-- Provided material --
[Start of section]

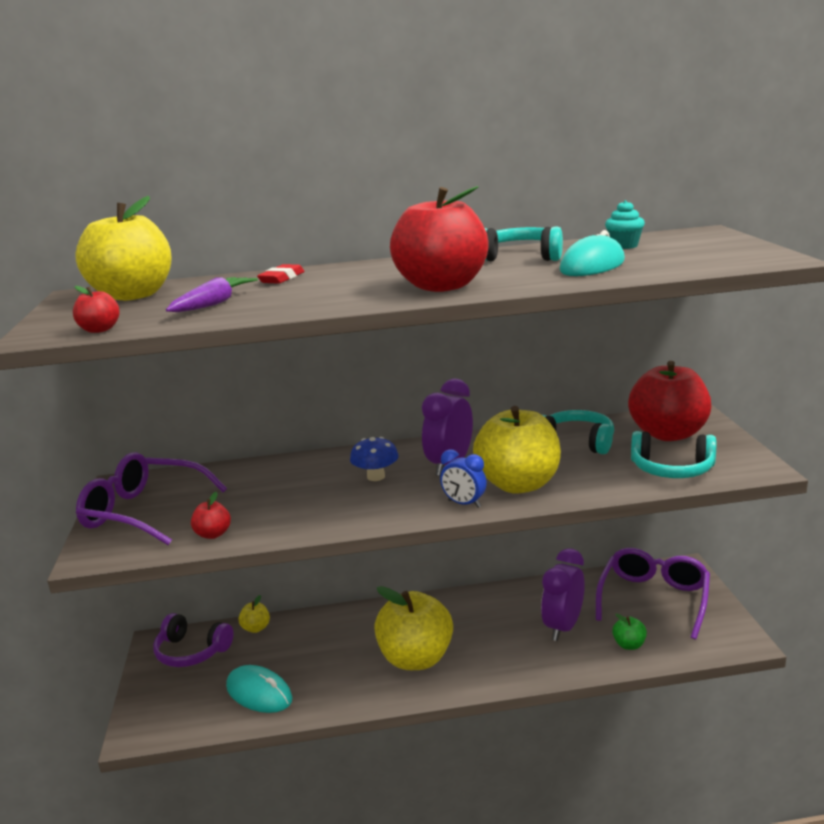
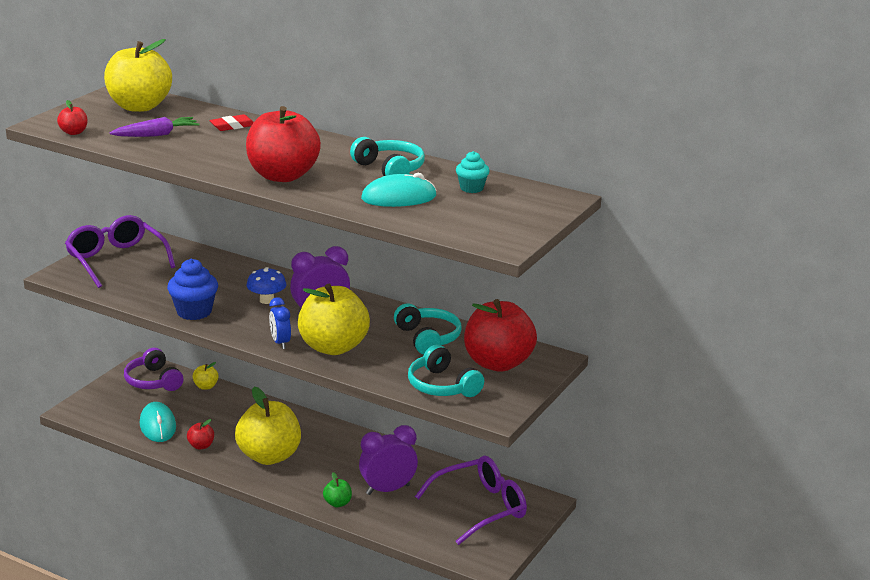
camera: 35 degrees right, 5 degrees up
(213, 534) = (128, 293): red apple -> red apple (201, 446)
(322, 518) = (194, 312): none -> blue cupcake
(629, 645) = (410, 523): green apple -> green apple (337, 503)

[End of section]

Return the material exactly as it reads, though without the pictures it holds.

-- Answer box --
camera: 35 degrees right, 5 degrees up
(213, 534) = (128, 293): red apple -> red apple (201, 446)
(322, 518) = (194, 312): none -> blue cupcake
(629, 645) = (410, 523): green apple -> green apple (337, 503)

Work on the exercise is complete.